──────── Rows
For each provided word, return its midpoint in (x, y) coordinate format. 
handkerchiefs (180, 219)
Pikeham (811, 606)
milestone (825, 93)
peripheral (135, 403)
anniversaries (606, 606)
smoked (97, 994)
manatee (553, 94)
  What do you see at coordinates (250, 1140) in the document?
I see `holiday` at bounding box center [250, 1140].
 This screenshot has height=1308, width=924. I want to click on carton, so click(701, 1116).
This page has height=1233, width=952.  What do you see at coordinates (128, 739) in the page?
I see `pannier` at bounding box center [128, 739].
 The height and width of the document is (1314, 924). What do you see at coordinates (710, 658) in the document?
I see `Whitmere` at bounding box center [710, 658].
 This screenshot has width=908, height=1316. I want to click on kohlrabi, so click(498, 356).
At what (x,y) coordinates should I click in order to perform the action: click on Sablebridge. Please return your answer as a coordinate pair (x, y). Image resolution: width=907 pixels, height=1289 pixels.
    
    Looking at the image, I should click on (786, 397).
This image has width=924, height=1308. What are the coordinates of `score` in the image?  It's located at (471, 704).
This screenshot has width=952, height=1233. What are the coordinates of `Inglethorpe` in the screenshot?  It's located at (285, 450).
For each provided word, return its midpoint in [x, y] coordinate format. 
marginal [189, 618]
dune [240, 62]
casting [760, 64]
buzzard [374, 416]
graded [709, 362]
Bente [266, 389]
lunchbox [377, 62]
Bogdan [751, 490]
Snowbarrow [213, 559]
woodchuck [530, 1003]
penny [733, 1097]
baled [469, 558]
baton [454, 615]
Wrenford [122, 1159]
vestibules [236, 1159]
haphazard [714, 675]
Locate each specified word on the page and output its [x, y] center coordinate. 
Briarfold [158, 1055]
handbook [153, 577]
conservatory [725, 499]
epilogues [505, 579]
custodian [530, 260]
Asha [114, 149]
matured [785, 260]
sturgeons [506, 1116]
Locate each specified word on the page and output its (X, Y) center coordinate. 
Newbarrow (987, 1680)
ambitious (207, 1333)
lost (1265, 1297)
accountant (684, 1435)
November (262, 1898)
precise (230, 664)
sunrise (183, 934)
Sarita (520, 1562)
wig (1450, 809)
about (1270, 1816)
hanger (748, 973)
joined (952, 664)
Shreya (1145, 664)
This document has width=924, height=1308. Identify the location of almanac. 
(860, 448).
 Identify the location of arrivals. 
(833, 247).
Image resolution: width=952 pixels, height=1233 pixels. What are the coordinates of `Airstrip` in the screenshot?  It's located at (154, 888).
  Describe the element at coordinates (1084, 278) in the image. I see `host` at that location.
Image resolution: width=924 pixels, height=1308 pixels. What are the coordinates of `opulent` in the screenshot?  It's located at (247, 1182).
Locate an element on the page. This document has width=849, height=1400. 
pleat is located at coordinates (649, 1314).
────────────────
Convert every one of the lines above into a Markdown table with the columns Row and Line. Number the rows and leave out blank lines.

__Response for this exercise__.
| Row | Line |
|---|---|
| 1 | For each provided word, return its midpoint in (x, y) coordinate format.  |
| 2 | handkerchiefs (180, 219) |
| 3 | Pikeham (811, 606) |
| 4 | milestone (825, 93) |
| 5 | peripheral (135, 403) |
| 6 | anniversaries (606, 606) |
| 7 | smoked (97, 994) |
| 8 | manatee (553, 94) |
| 9 |   What do you see at coordinates (250, 1140) in the document? |
| 10 | I see `holiday` at bounding box center [250, 1140]. |
| 11 |  This screenshot has height=1308, width=924. I want to click on carton, so click(701, 1116). |
| 12 | This page has height=1233, width=952.  What do you see at coordinates (128, 739) in the page? |
| 13 | I see `pannier` at bounding box center [128, 739]. |
| 14 |  The height and width of the document is (1314, 924). What do you see at coordinates (710, 658) in the document? |
| 15 | I see `Whitmere` at bounding box center [710, 658]. |
| 16 |  This screenshot has width=908, height=1316. I want to click on kohlrabi, so click(498, 356). |
| 17 | At what (x,y) coordinates should I click in order to perform the action: click on Sablebridge. Please return your answer as a coordinate pair (x, y). Image resolution: width=907 pixels, height=1289 pixels. |
| 18 |     Looking at the image, I should click on (786, 397). |
| 19 | This image has width=924, height=1308. What are the coordinates of `score` in the image?  It's located at (471, 704). |
| 20 | This screenshot has width=952, height=1233. What are the coordinates of `Inglethorpe` in the screenshot?  It's located at (285, 450). |
| 21 | For each provided word, return its midpoint in [x, y] coordinate format.  |
| 22 | marginal [189, 618] |
| 23 | dune [240, 62] |
| 24 | casting [760, 64] |
| 25 | buzzard [374, 416] |
| 26 | graded [709, 362] |
| 27 | Bente [266, 389] |
| 28 | lunchbox [377, 62] |
| 29 | Bogdan [751, 490] |
| 30 | Snowbarrow [213, 559] |
| 31 | woodchuck [530, 1003] |
| 32 | penny [733, 1097] |
| 33 | baled [469, 558] |
| 34 | baton [454, 615] |
| 35 | Wrenford [122, 1159] |
| 36 | vestibules [236, 1159] |
| 37 | haphazard [714, 675] |
| 38 | Locate each specified word on the page and output its [x, y] center coordinate.  |
| 39 | Briarfold [158, 1055] |
| 40 | handbook [153, 577] |
| 41 | conservatory [725, 499] |
| 42 | epilogues [505, 579] |
| 43 | custodian [530, 260] |
| 44 | Asha [114, 149] |
| 45 | matured [785, 260] |
| 46 | sturgeons [506, 1116] |
| 47 | Locate each specified word on the page and output its (X, Y) center coordinate.  |
| 48 | Newbarrow (987, 1680) |
| 49 | ambitious (207, 1333) |
| 50 | lost (1265, 1297) |
| 51 | accountant (684, 1435) |
| 52 | November (262, 1898) |
| 53 | precise (230, 664) |
| 54 | sunrise (183, 934) |
| 55 | Sarita (520, 1562) |
| 56 | wig (1450, 809) |
| 57 | about (1270, 1816) |
| 58 | hanger (748, 973) |
| 59 | joined (952, 664) |
| 60 | Shreya (1145, 664) |
| 61 | This document has width=924, height=1308. Identify the location of almanac.  |
| 62 | (860, 448). |
| 63 |  Identify the location of arrivals.  |
| 64 | (833, 247). |
| 65 | Image resolution: width=952 pixels, height=1233 pixels. What are the coordinates of `Airstrip` in the screenshot?  It's located at (154, 888). |
| 66 |   Describe the element at coordinates (1084, 278) in the image. I see `host` at that location. |
| 67 | Image resolution: width=924 pixels, height=1308 pixels. What are the coordinates of `opulent` in the screenshot?  It's located at (247, 1182). |
| 68 | Locate an element on the page. This document has width=849, height=1400.  |
| 69 | pleat is located at coordinates (649, 1314). |